[TASK REQUIREMENTS]: Keep the images out while you set down the data exactly.

** MATERIAL SUPPLIED follows **

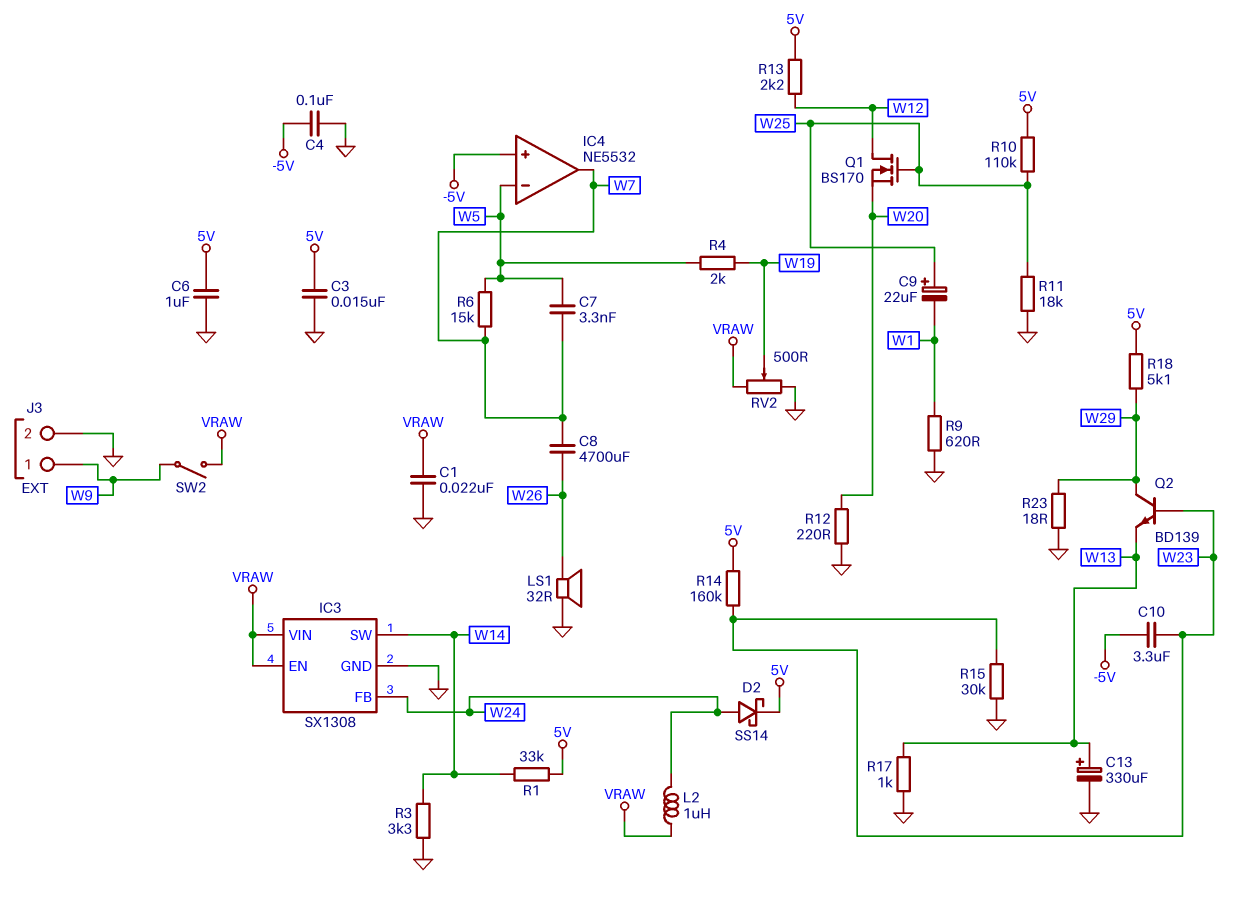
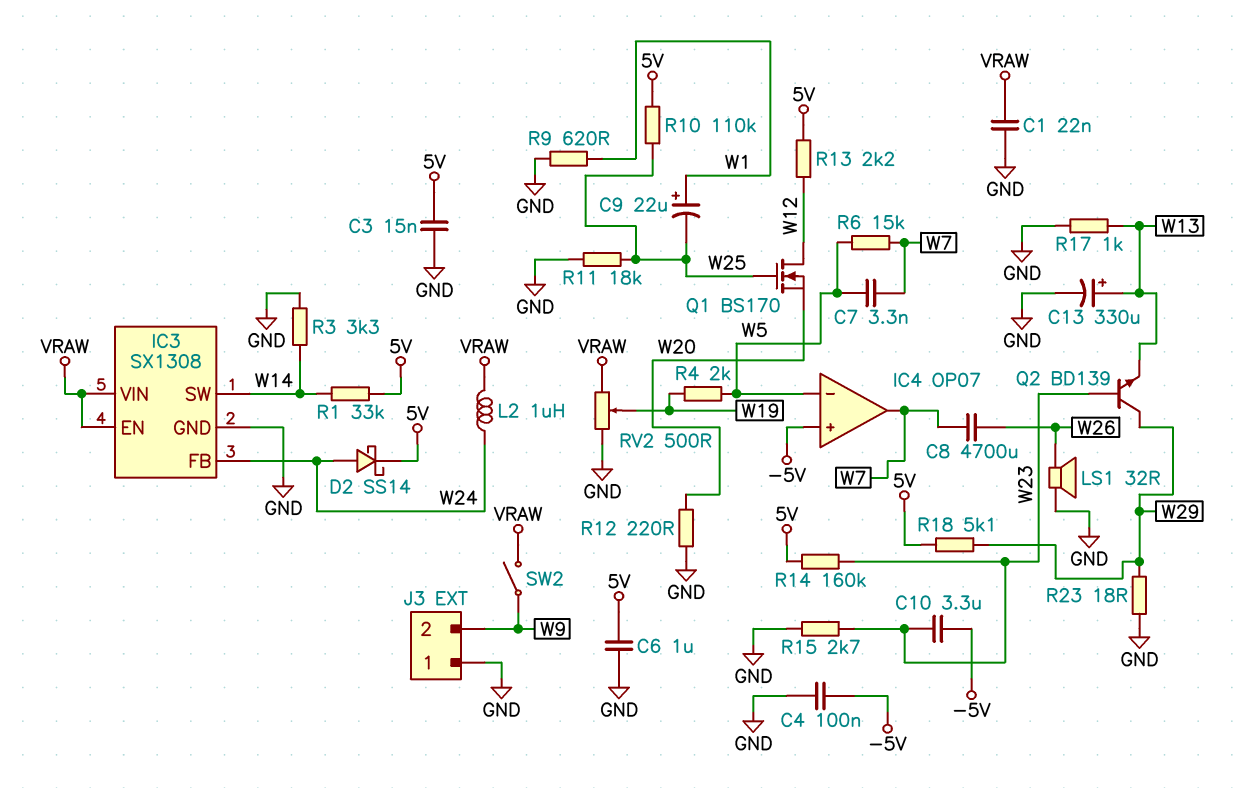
C9: 22uF (plus W25, minus W1) -> 22uF (plus W1, minus W25)
IC4: NE5532 -> OP07
J3 pin 1: W9 -> GND
J3 pin 2: GND -> W9
R15: 30k (GND, W23) -> 2.7k (GND, W23)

** End of MATERIAL SUPPLIED **

[REPLY TO THE TASK]:
C9: 22uF (plus W25, minus W1) -> 22uF (plus W1, minus W25)
IC4: NE5532 -> OP07
J3 pin 1: W9 -> GND
J3 pin 2: GND -> W9
R15: 30k (GND, W23) -> 2.7k (GND, W23)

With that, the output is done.